**Problem to work on:**
Give back exactly the lines from the one that includes "(317, 518) = (195, 760): pink bucket -> none" to the last line below, both included, and no further lines.

**Provided material:**
■ ■ ■ ■
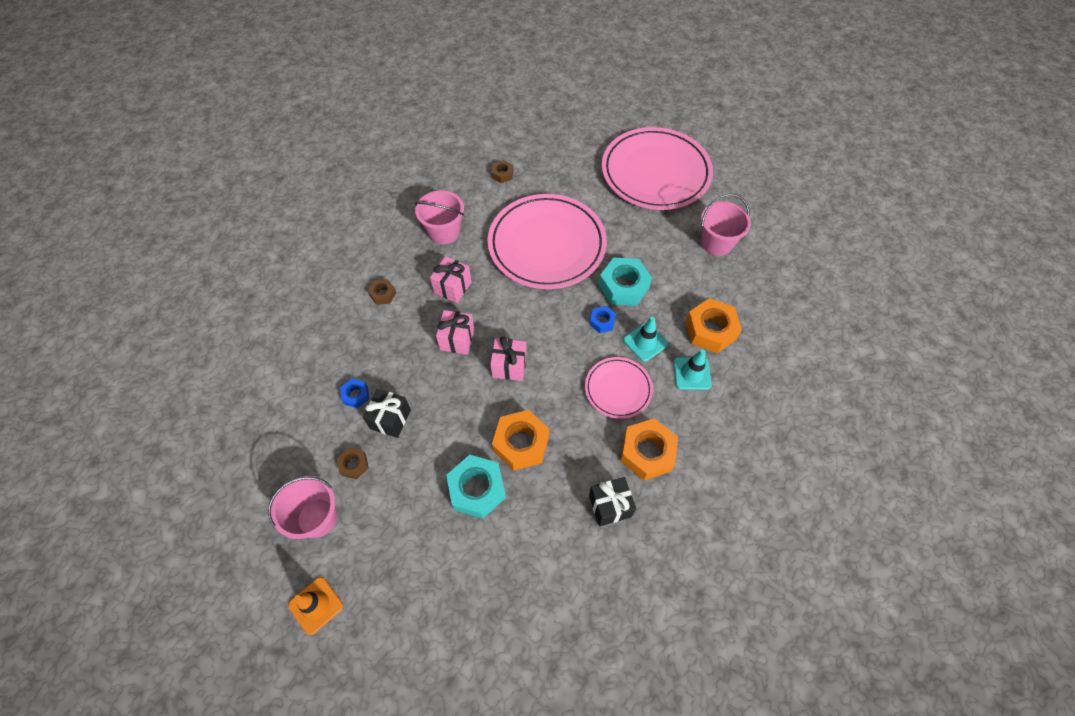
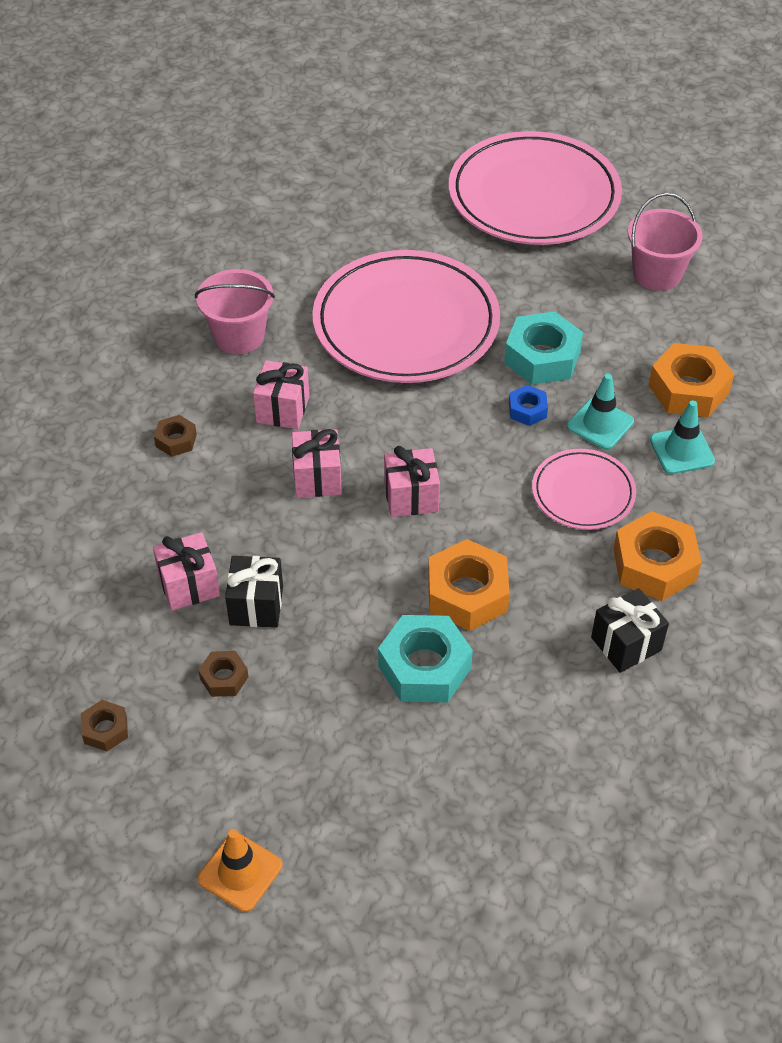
camera: 15 degrees left, 10 degrees down
(317, 518) = (195, 760): pink bucket -> none
(356, 395) = (189, 585): blue nut -> pink gift
(502, 174) = (300, 240): brown nut -> brown nut (105, 730)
■ ■ ■ ■
**Result:**
(317, 518) = (195, 760): pink bucket -> none
(356, 395) = (189, 585): blue nut -> pink gift
(502, 174) = (300, 240): brown nut -> brown nut (105, 730)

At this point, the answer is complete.